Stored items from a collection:
= = = = =
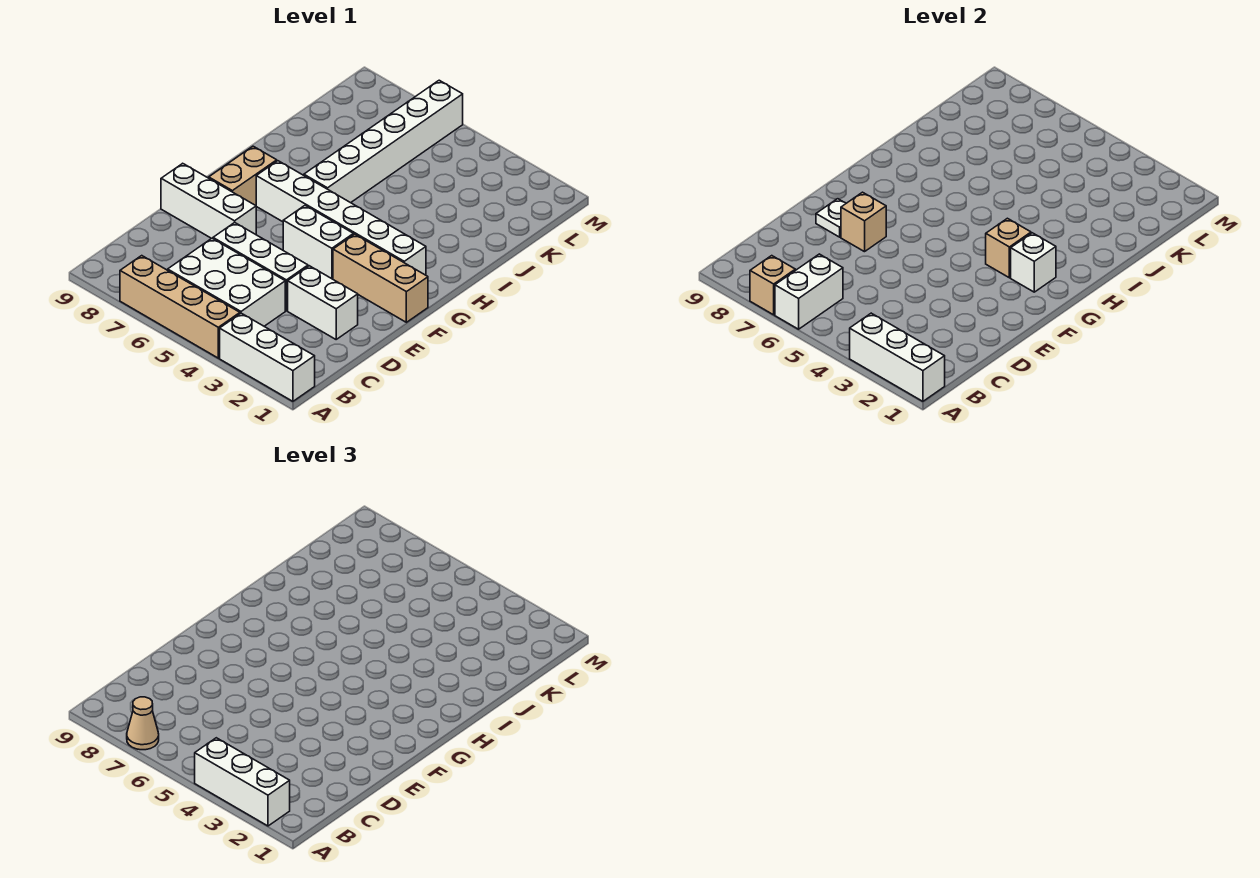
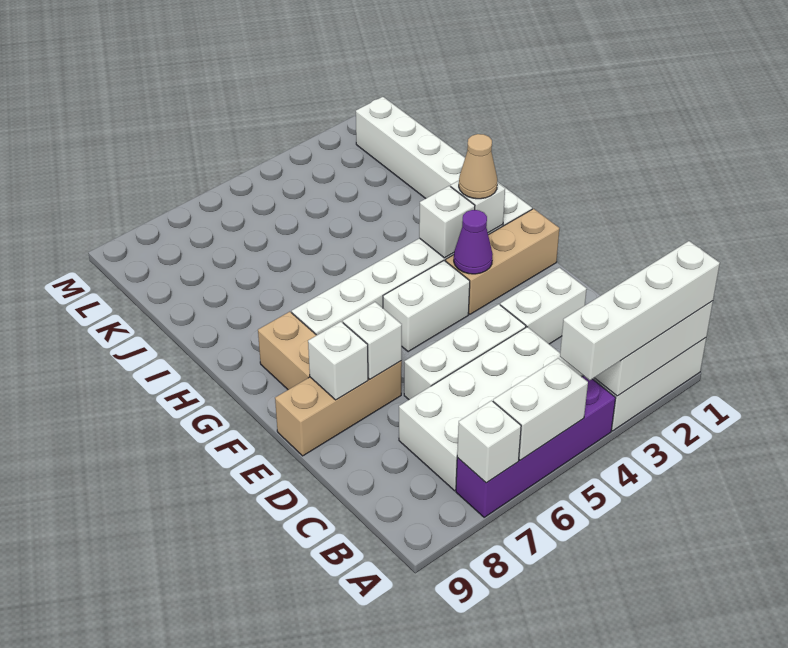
white brick A2:A4 level 3 -> white brick A1:A4 level 3
tan brick A4:A7 level 1 -> purple brick A4:A7 level 1
white brick A6:B6 level 2 -> white brick A5:A6 level 2
tan brick A7 level 2 -> white brick A7 level 2
tan cone A7 level 3 -> tan cone G2 level 3
white brick B4:C6 level 1 -> white brick B4:C7 level 1
white brick E7:E9 level 1 -> tan brick E7:E9 level 1
tan brick E7 level 2 -> white brick E7 level 2
white plate E8 level 2 -> white brick E8 level 2
none -> purple cone F3 level 2
tan brick G3 level 2 -> white brick G3 level 2
white brick H6:M6 level 1 -> white brick G1:L1 level 1

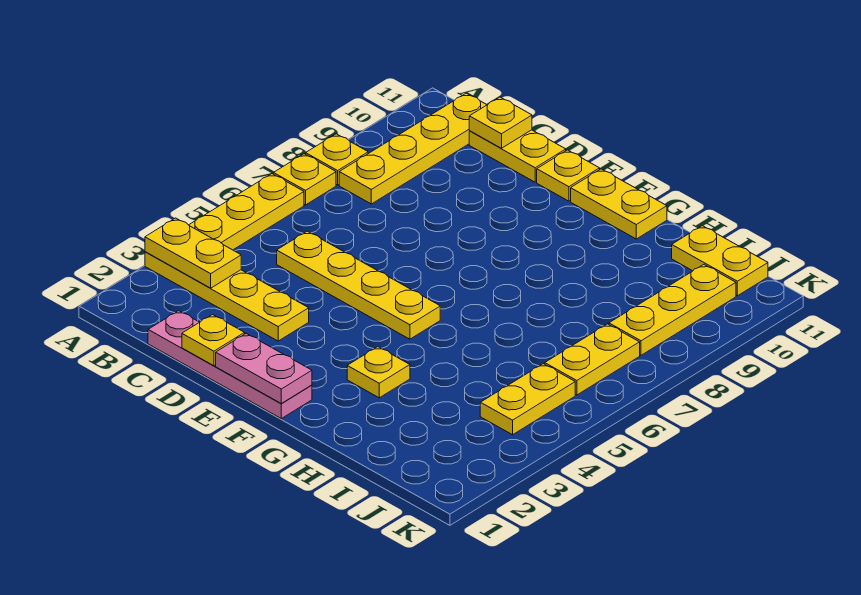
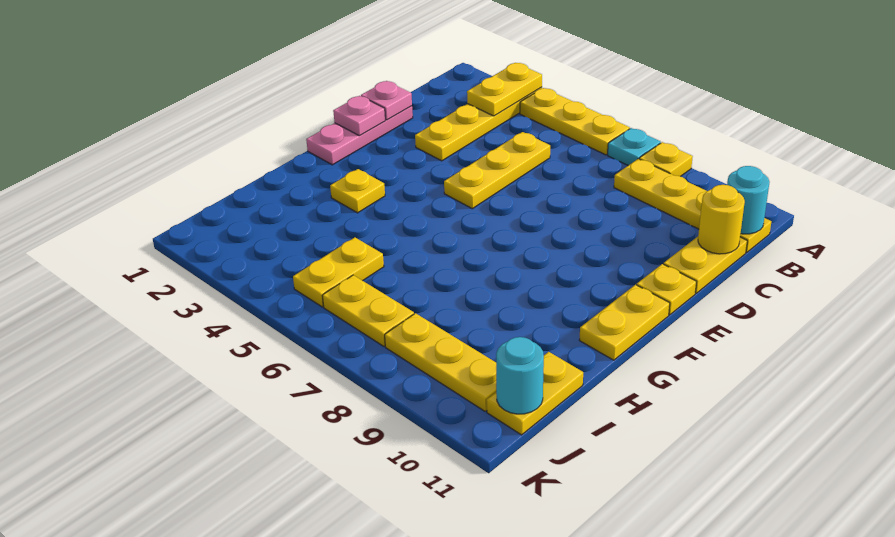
yellow plate A7 level 1 -> cyan plate A7 level 1
none -> cyan round brick B11 level 2
pink plate C1:F1 level 1 -> pink plate D1:F1 level 1
yellow plate C5:F5 level 1 -> yellow plate C5:E5 level 1
yellow plate C11 level 2 -> yellow round brick C11 level 2
yellow plate D1 level 2 -> pink plate D1 level 2
pink plate E1:F1 level 2 -> pink plate E1 level 2
yellow plate J4:J5 level 1 -> yellow plate I5:J5 level 1
none -> cyan round brick J11 level 2

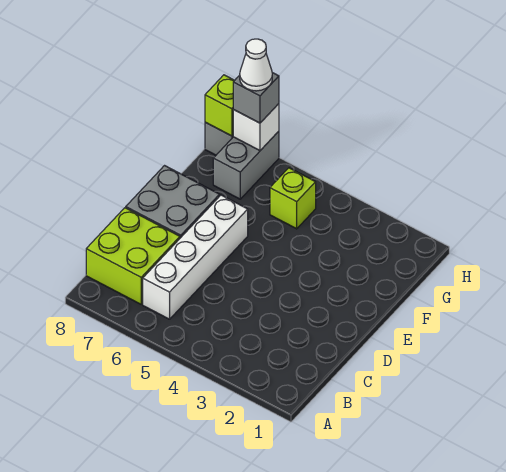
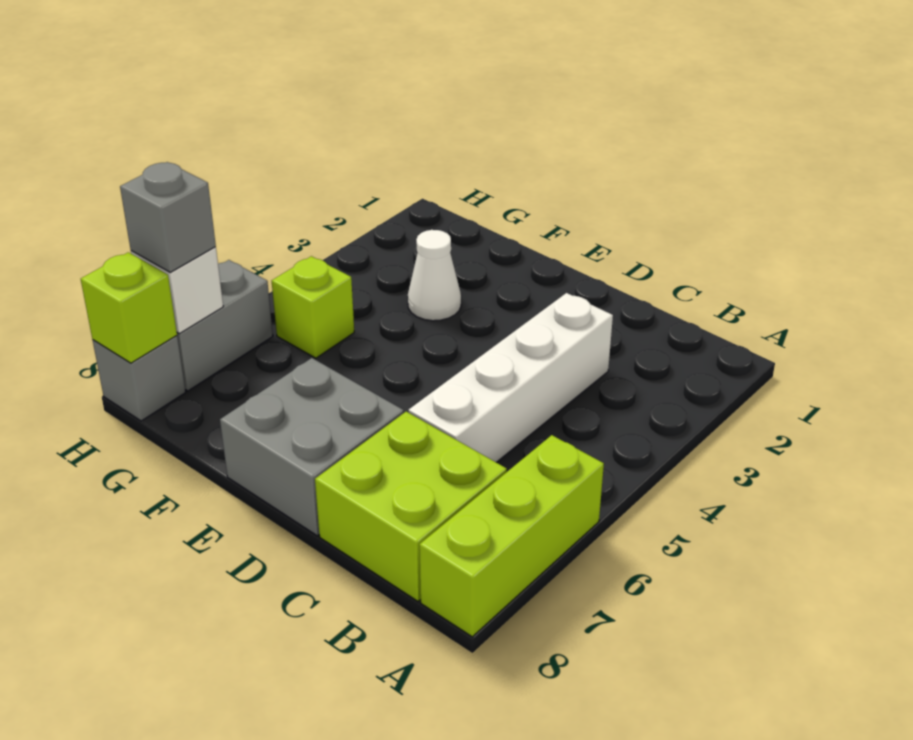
none -> lime brick A6:A8 level 1
white brick B6:E6 level 1 -> white brick C3:C6 level 1
grey brick G7:H7 level 1 -> grey brick H6:H7 level 1
white cone H7 level 4 -> white cone F3 level 1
= = = = =
• EXERCISE OBJECTIVE:
From the records above, work out how many lines contain the string "purple". Give only the number.

• THE ANSWER:
2